> **Provided records**
○ ○ ○ ○ ○ ○ ○

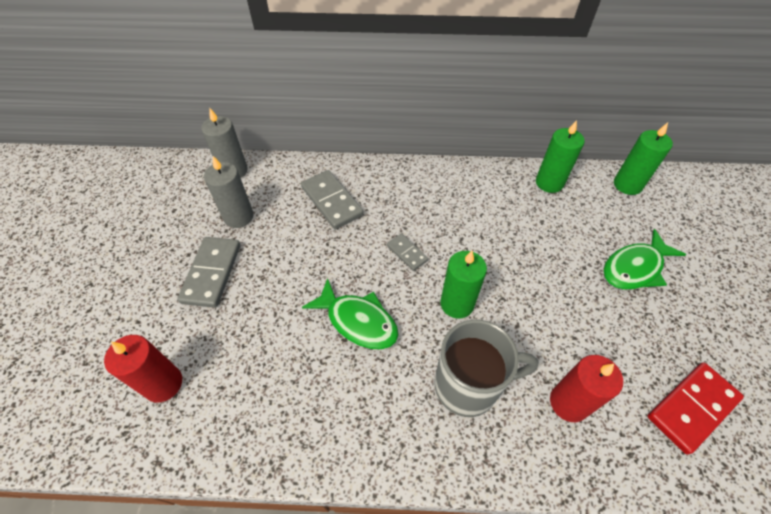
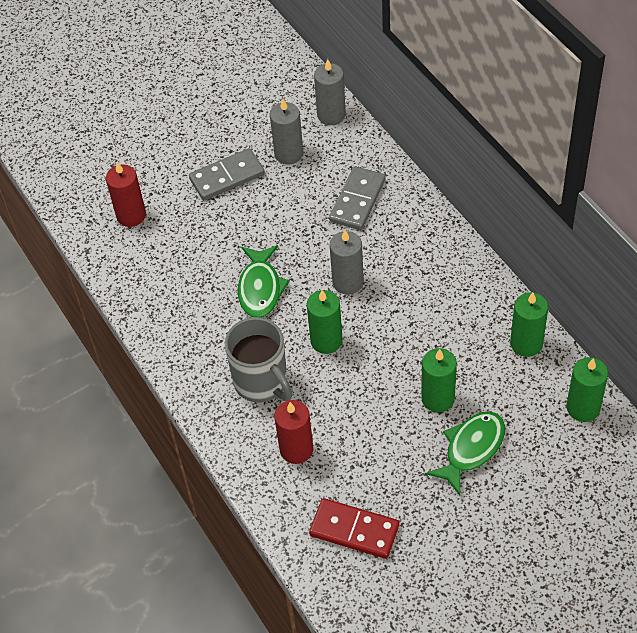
camera: 60 degrees right, 0 degrees up
(407, 253) = (348, 282): grey domino -> grey candle
(570, 261) = (438, 398): none -> green candle
(635, 268) = (471, 449): green fish -> green fish turned 105 degrees clockwise

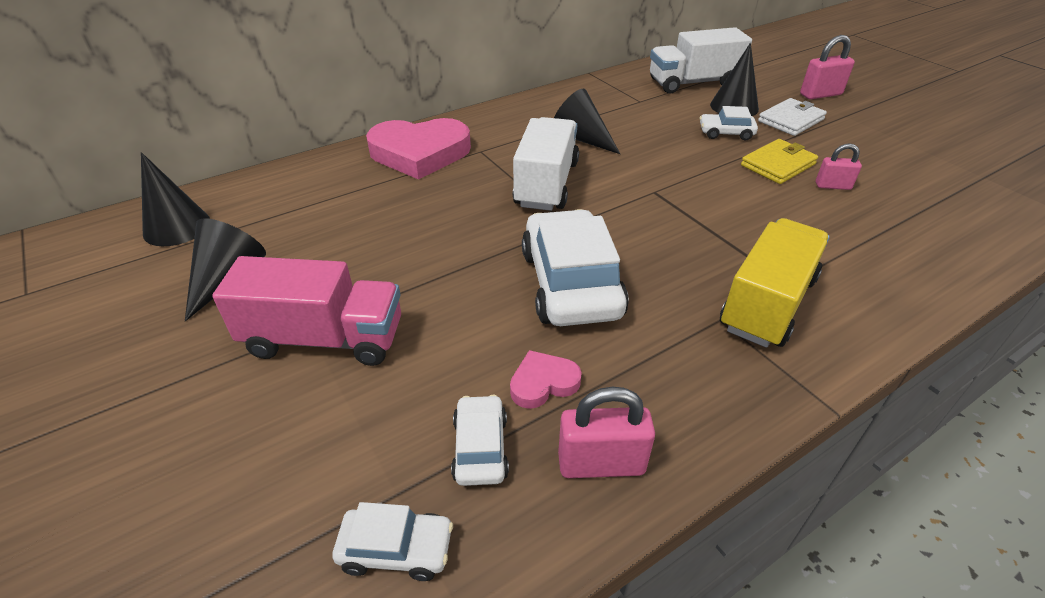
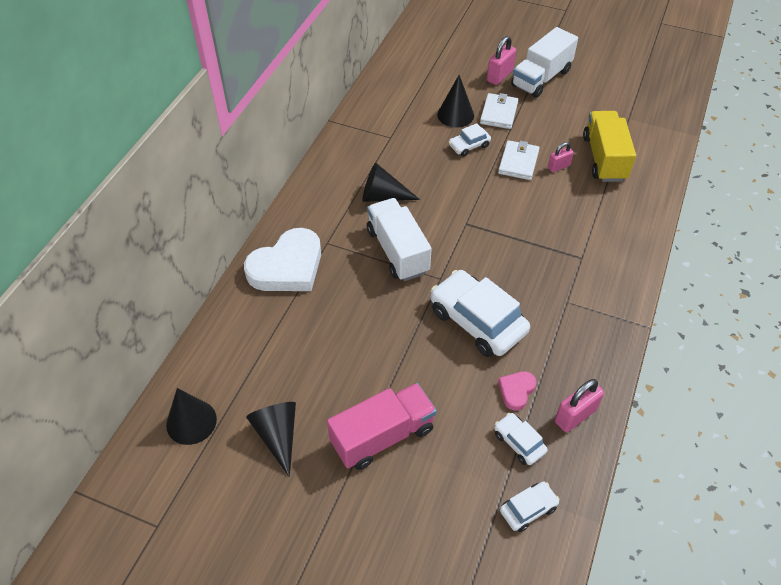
camera: 35 degrees left, 10 degrees up
(420, 153) = (287, 267): pink heart -> white heart
(693, 83) = (411, 100): white truck -> white truck (541, 78)
(767, 303) = (581, 278): yellow truck -> yellow truck (604, 158)
(778, 165) = (518, 162): yellow wallet -> white wallet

○ ○ ○ ○ ○ ○ ○

> **Task requirements**
Above are the records; copy them exactly without the pictures.

> **Result of this task**
camera: 60 degrees right, 0 degrees up
(407, 253) = (348, 282): grey domino -> grey candle
(570, 261) = (438, 398): none -> green candle
(635, 268) = (471, 449): green fish -> green fish turned 105 degrees clockwise

camera: 35 degrees left, 10 degrees up
(420, 153) = (287, 267): pink heart -> white heart
(693, 83) = (411, 100): white truck -> white truck (541, 78)
(767, 303) = (581, 278): yellow truck -> yellow truck (604, 158)
(778, 165) = (518, 162): yellow wallet -> white wallet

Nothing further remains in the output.